◆ **PROVIDED MATERIAL**:
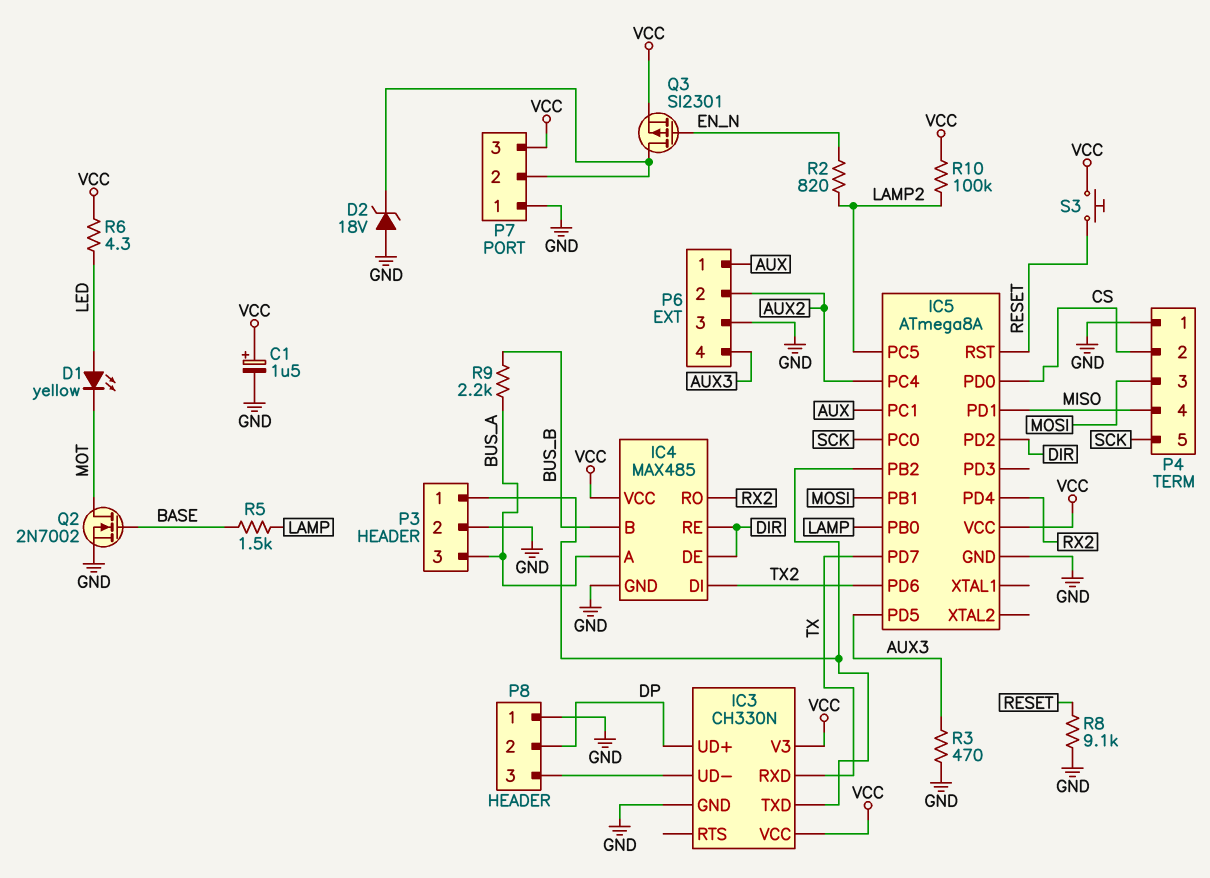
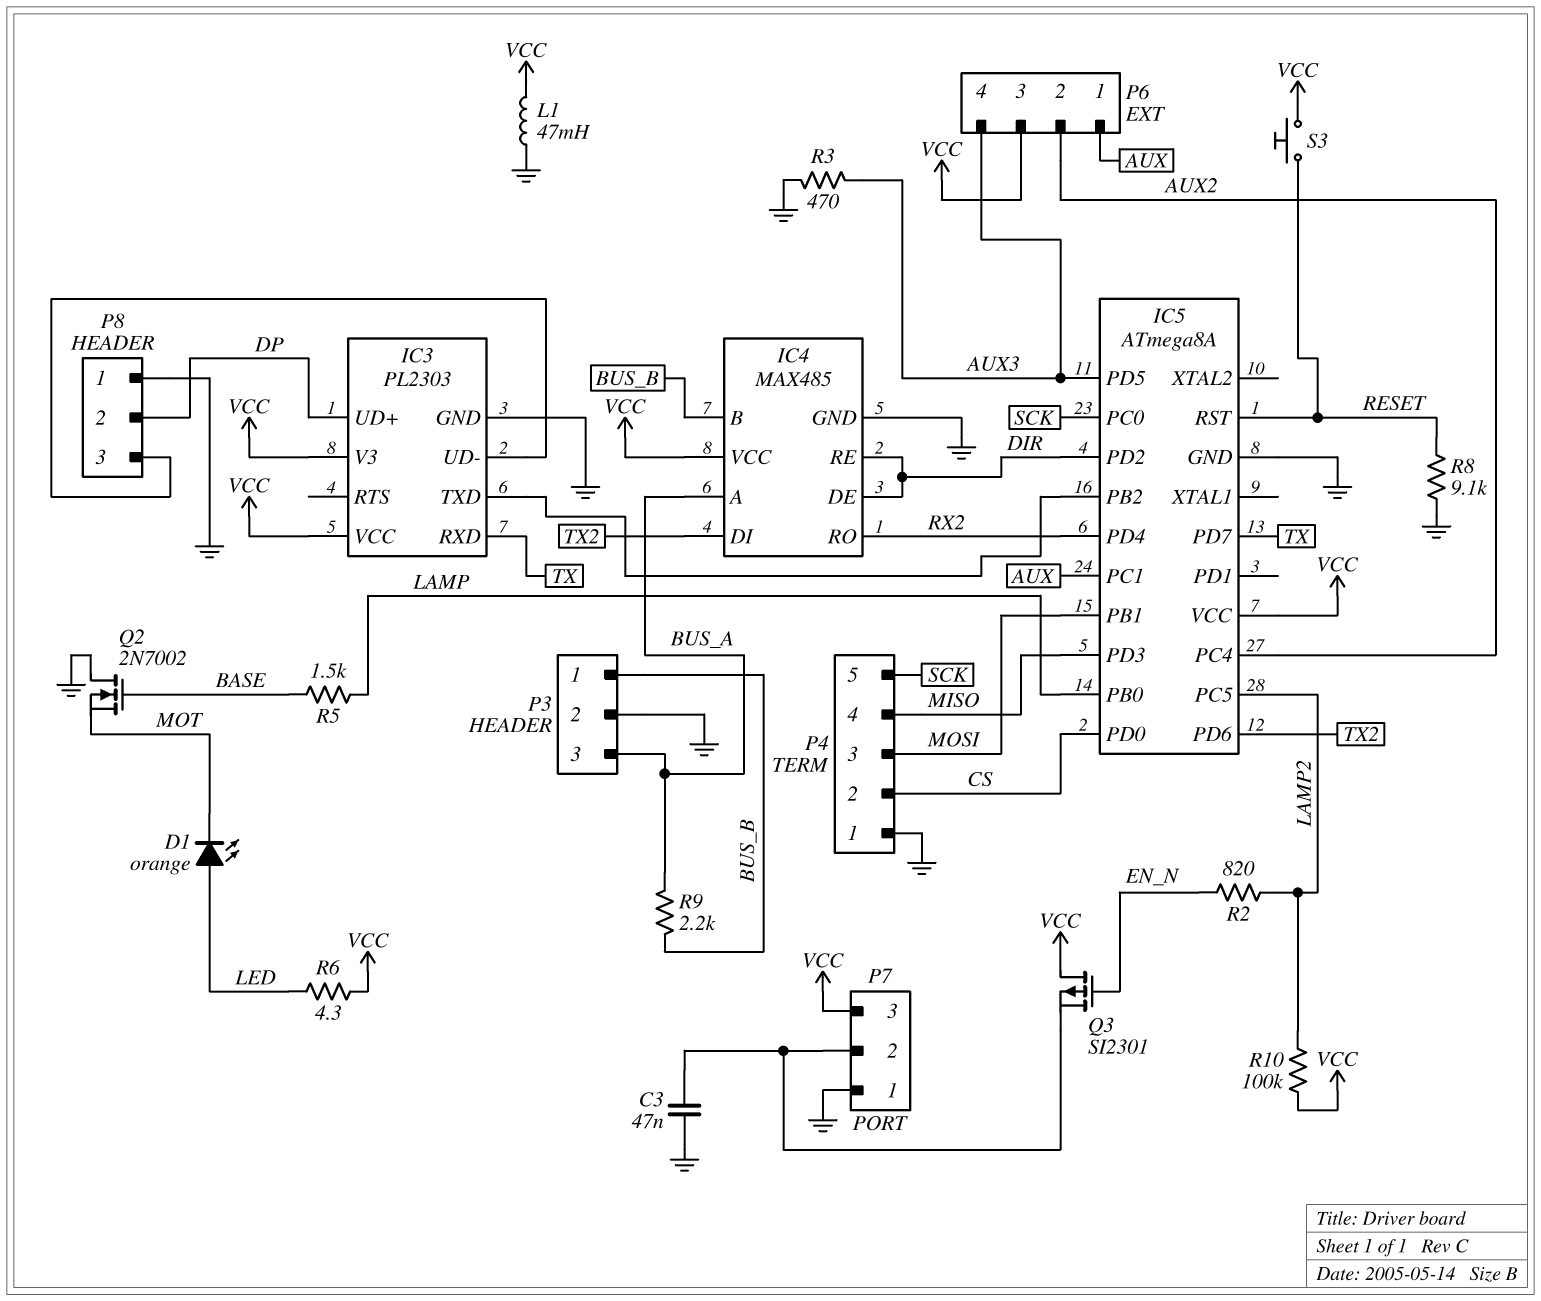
C1: 1.5uF (plus VCC, minus GND) -> none
C3: none -> 47nF (GND, P7/2)
D1: LED yellow (A LED, K MOT) -> LED orange (A LED, K MOT)
D2: zener 18V (A GND, K P7/2) -> none
IC3: CH330N -> PL2303
IC5 pin PD1: MISO -> none
IC5 pin PD3: none -> MISO
L1: none -> 47mH (GND, VCC)
P3 pin 1: IC3/TXD -> BUS_B
P6 pin 3: GND -> VCC
Q2: NMOS 2N7002 (G BASE, D MOT, S GND) -> NMOS 2N7002 (G BASE, D GND, S MOT)
Q3: PMOS SI2301 (G EN_N, D P7/2, S VCC) -> PMOS SI2301 (G EN_N, D VCC, S P7/2)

◆ **WORK ORDER**: Print each entry exactly, leaving pictures out.

◆ **TASK SOLUTION**:
C1: 1.5uF (plus VCC, minus GND) -> none
C3: none -> 47nF (GND, P7/2)
D1: LED yellow (A LED, K MOT) -> LED orange (A LED, K MOT)
D2: zener 18V (A GND, K P7/2) -> none
IC3: CH330N -> PL2303
IC5 pin PD1: MISO -> none
IC5 pin PD3: none -> MISO
L1: none -> 47mH (GND, VCC)
P3 pin 1: IC3/TXD -> BUS_B
P6 pin 3: GND -> VCC
Q2: NMOS 2N7002 (G BASE, D MOT, S GND) -> NMOS 2N7002 (G BASE, D GND, S MOT)
Q3: PMOS SI2301 (G EN_N, D P7/2, S VCC) -> PMOS SI2301 (G EN_N, D VCC, S P7/2)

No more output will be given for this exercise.